Recorded data:
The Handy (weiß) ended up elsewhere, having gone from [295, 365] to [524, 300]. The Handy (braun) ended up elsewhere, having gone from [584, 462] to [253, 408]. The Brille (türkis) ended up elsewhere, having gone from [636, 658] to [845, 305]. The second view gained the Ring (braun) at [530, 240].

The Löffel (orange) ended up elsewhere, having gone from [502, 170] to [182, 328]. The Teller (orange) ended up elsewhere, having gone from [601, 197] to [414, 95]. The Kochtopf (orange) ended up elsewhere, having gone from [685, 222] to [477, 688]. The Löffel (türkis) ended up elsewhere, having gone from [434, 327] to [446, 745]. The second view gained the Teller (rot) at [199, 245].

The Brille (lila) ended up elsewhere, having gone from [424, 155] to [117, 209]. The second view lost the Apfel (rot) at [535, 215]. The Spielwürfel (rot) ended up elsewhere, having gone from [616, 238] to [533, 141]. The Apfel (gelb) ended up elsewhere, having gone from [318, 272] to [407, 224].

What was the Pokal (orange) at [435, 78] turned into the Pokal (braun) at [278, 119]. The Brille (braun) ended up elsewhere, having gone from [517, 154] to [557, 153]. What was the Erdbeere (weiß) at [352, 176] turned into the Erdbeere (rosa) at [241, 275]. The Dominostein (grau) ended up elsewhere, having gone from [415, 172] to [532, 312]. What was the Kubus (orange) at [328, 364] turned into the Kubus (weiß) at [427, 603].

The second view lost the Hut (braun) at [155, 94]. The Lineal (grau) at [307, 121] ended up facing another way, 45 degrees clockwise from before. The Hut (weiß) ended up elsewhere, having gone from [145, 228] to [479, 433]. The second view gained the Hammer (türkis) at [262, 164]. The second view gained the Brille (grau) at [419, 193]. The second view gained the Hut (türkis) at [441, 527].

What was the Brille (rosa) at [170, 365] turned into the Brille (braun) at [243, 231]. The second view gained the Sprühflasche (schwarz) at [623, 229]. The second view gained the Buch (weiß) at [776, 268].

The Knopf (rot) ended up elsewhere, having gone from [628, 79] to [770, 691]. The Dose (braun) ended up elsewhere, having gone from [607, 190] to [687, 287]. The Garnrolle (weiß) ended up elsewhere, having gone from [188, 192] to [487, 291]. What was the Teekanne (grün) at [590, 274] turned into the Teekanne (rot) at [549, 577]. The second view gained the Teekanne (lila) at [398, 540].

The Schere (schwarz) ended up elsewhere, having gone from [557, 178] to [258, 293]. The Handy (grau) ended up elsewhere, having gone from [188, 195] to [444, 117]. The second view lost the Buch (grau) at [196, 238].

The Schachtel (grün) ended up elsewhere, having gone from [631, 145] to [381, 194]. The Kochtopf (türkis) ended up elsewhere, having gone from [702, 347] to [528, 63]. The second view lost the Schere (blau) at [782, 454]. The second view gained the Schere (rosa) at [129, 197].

_What the task requires_.
For each line in the data, set it down again exactly.

_Answer to this task_.
The Handy (weiß) ended up elsewhere, having gone from [295, 365] to [524, 300]. The Handy (braun) ended up elsewhere, having gone from [584, 462] to [253, 408]. The Brille (türkis) ended up elsewhere, having gone from [636, 658] to [845, 305]. The second view gained the Ring (braun) at [530, 240].

The Löffel (orange) ended up elsewhere, having gone from [502, 170] to [182, 328]. The Teller (orange) ended up elsewhere, having gone from [601, 197] to [414, 95]. The Kochtopf (orange) ended up elsewhere, having gone from [685, 222] to [477, 688]. The Löffel (türkis) ended up elsewhere, having gone from [434, 327] to [446, 745]. The second view gained the Teller (rot) at [199, 245].

The Brille (lila) ended up elsewhere, having gone from [424, 155] to [117, 209]. The second view lost the Apfel (rot) at [535, 215]. The Spielwürfel (rot) ended up elsewhere, having gone from [616, 238] to [533, 141]. The Apfel (gelb) ended up elsewhere, having gone from [318, 272] to [407, 224].

What was the Pokal (orange) at [435, 78] turned into the Pokal (braun) at [278, 119]. The Brille (braun) ended up elsewhere, having gone from [517, 154] to [557, 153]. What was the Erdbeere (weiß) at [352, 176] turned into the Erdbeere (rosa) at [241, 275]. The Dominostein (grau) ended up elsewhere, having gone from [415, 172] to [532, 312]. What was the Kubus (orange) at [328, 364] turned into the Kubus (weiß) at [427, 603].

The second view lost the Hut (braun) at [155, 94]. The Lineal (grau) at [307, 121] ended up facing another way, 45 degrees clockwise from before. The Hut (weiß) ended up elsewhere, having gone from [145, 228] to [479, 433]. The second view gained the Hammer (türkis) at [262, 164]. The second view gained the Brille (grau) at [419, 193]. The second view gained the Hut (türkis) at [441, 527].

What was the Brille (rosa) at [170, 365] turned into the Brille (braun) at [243, 231]. The second view gained the Sprühflasche (schwarz) at [623, 229]. The second view gained the Buch (weiß) at [776, 268].

The Knopf (rot) ended up elsewhere, having gone from [628, 79] to [770, 691]. The Dose (braun) ended up elsewhere, having gone from [607, 190] to [687, 287]. The Garnrolle (weiß) ended up elsewhere, having gone from [188, 192] to [487, 291]. What was the Teekanne (grün) at [590, 274] turned into the Teekanne (rot) at [549, 577]. The second view gained the Teekanne (lila) at [398, 540].

The Schere (schwarz) ended up elsewhere, having gone from [557, 178] to [258, 293]. The Handy (grau) ended up elsewhere, having gone from [188, 195] to [444, 117]. The second view lost the Buch (grau) at [196, 238].

The Schachtel (grün) ended up elsewhere, having gone from [631, 145] to [381, 194]. The Kochtopf (türkis) ended up elsewhere, having gone from [702, 347] to [528, 63]. The second view lost the Schere (blau) at [782, 454]. The second view gained the Schere (rosa) at [129, 197].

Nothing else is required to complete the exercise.